### Dataset entries

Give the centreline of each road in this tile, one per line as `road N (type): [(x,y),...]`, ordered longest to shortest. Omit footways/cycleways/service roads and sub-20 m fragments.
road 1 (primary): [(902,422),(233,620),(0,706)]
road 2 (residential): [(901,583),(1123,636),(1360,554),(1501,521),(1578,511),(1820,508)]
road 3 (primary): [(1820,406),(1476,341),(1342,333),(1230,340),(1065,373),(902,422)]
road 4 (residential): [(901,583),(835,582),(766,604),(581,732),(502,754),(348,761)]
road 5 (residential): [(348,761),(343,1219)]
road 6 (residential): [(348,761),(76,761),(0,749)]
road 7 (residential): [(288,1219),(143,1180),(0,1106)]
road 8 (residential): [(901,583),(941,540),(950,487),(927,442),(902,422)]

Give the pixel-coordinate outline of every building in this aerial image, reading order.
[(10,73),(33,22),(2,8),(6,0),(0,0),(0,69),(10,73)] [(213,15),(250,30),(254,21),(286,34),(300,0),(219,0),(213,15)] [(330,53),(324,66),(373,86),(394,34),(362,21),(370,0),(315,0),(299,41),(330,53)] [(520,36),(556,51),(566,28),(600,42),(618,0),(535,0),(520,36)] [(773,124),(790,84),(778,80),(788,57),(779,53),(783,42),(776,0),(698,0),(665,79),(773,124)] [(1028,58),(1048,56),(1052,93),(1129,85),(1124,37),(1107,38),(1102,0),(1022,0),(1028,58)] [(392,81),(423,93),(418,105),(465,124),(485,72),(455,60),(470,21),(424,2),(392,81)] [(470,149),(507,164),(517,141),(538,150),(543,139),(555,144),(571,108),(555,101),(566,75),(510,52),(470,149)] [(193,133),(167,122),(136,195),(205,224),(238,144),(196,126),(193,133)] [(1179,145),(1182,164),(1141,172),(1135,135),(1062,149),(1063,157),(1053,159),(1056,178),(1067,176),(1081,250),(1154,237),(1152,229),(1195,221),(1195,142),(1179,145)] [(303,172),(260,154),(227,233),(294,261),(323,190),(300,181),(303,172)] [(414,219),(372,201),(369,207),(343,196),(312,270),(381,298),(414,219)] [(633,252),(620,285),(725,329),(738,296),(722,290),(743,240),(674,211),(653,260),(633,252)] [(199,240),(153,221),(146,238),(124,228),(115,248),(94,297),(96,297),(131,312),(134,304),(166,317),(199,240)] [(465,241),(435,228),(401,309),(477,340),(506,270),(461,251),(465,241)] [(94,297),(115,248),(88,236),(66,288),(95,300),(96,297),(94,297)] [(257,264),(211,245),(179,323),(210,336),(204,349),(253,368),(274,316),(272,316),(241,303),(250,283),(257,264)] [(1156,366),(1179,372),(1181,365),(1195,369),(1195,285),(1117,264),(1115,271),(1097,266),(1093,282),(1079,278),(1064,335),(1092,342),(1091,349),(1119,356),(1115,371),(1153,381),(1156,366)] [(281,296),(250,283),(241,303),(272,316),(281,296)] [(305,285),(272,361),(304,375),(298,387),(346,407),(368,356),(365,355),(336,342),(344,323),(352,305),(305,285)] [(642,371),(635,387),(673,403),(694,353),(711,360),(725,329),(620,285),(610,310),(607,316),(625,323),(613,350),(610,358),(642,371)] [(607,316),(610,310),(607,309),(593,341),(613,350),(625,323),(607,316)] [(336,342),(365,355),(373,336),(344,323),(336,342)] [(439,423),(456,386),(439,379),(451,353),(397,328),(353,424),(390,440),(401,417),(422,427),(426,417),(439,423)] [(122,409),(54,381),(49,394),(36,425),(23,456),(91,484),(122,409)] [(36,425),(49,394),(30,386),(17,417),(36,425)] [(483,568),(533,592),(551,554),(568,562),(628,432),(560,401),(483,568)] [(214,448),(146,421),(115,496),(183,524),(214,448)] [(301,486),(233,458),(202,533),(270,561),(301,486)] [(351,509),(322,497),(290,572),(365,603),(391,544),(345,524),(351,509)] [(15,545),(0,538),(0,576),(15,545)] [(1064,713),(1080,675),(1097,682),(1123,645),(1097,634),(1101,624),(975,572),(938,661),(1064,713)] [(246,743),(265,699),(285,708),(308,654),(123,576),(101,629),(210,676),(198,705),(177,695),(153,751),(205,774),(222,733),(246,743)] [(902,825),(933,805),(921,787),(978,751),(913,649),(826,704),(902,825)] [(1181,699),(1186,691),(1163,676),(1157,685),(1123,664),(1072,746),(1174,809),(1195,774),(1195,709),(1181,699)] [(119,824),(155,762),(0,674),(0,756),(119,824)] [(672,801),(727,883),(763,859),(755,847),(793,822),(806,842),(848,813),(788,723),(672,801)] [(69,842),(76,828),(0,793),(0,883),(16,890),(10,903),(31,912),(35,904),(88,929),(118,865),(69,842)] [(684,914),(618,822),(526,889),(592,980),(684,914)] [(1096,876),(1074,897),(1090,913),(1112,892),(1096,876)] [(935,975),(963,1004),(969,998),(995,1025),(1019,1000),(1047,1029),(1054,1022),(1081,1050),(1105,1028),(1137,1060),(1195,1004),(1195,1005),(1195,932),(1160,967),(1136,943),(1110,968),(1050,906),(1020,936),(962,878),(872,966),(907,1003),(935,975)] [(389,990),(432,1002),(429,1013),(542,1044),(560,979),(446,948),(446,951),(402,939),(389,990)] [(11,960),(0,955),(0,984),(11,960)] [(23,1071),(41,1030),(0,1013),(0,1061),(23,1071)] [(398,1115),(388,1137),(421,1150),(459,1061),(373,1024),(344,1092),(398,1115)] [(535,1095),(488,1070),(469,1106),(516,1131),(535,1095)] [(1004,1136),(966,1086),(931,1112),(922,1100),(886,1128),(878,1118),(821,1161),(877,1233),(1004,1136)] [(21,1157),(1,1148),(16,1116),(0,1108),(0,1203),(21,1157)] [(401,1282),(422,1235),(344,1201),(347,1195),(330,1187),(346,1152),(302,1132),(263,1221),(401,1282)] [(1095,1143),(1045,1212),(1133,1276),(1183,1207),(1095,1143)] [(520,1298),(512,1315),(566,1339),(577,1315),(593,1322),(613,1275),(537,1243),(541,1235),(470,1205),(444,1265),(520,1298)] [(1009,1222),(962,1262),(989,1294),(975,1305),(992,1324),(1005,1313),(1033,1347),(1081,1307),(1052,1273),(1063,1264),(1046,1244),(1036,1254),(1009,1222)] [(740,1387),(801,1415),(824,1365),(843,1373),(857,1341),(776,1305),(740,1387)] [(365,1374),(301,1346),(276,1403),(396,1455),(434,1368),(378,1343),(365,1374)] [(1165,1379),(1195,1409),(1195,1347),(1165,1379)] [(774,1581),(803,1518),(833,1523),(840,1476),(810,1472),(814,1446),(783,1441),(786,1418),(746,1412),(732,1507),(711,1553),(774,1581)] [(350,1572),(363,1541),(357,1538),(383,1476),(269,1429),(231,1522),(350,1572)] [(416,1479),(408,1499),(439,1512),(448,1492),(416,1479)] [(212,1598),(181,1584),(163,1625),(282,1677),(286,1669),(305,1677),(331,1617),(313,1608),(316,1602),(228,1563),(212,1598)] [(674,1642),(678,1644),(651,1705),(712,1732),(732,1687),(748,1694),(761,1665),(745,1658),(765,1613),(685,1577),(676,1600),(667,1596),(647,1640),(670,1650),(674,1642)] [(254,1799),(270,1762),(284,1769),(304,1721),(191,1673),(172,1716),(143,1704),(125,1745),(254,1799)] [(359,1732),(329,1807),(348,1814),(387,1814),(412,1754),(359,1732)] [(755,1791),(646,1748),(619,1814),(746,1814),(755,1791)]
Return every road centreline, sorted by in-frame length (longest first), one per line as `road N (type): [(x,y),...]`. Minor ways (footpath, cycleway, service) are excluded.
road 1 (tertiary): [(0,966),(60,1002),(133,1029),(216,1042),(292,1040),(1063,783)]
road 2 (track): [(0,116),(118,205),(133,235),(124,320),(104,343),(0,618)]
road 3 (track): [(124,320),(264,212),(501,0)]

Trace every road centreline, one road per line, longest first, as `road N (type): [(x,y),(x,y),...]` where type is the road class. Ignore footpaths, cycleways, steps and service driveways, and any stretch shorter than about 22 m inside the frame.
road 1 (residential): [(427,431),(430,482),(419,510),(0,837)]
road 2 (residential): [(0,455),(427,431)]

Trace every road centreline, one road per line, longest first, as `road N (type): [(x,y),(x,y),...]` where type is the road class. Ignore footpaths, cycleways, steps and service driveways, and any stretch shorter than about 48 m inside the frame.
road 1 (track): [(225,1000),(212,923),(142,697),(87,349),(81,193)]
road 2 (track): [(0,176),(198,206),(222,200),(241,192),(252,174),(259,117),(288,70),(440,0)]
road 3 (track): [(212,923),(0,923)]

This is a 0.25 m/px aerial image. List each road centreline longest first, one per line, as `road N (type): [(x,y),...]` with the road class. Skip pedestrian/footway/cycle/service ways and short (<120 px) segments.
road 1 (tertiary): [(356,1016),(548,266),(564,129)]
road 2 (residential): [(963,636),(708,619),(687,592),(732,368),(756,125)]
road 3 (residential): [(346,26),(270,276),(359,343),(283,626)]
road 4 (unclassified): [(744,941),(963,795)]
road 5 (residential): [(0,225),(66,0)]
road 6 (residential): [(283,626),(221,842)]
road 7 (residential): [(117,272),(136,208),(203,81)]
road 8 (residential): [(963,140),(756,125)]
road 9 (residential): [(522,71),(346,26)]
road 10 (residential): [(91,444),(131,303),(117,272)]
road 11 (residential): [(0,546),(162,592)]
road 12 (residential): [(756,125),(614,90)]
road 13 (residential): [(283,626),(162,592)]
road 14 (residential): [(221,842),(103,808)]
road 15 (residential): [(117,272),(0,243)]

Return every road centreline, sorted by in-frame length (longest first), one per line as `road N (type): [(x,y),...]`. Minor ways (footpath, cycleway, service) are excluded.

### INSTRUCTIONS FOR THE TASK
Retype exactly the lines from the one containing "This is a 0.25" through the last line of the records above, including both.

### EXERCISE SOLUTION
This is a 0.25 m/px aerial image. List each road centreline longest first, one per line, as `road N (type): [(x,y),...]` with the road class. Skip pedestrian/footway/cycle/service ways and short (<120 px) segments.
road 1 (tertiary): [(356,1016),(548,266),(564,129)]
road 2 (residential): [(963,636),(708,619),(687,592),(732,368),(756,125)]
road 3 (residential): [(346,26),(270,276),(359,343),(283,626)]
road 4 (unclassified): [(744,941),(963,795)]
road 5 (residential): [(0,225),(66,0)]
road 6 (residential): [(283,626),(221,842)]
road 7 (residential): [(117,272),(136,208),(203,81)]
road 8 (residential): [(963,140),(756,125)]
road 9 (residential): [(522,71),(346,26)]
road 10 (residential): [(91,444),(131,303),(117,272)]
road 11 (residential): [(0,546),(162,592)]
road 12 (residential): [(756,125),(614,90)]
road 13 (residential): [(283,626),(162,592)]
road 14 (residential): [(221,842),(103,808)]
road 15 (residential): [(117,272),(0,243)]

Return every road centreline, sorted by in-frame length (longest first), one per line as `road N (type): [(x,y),...]`. Minor ways (footpath, cycleway, service) are excluded.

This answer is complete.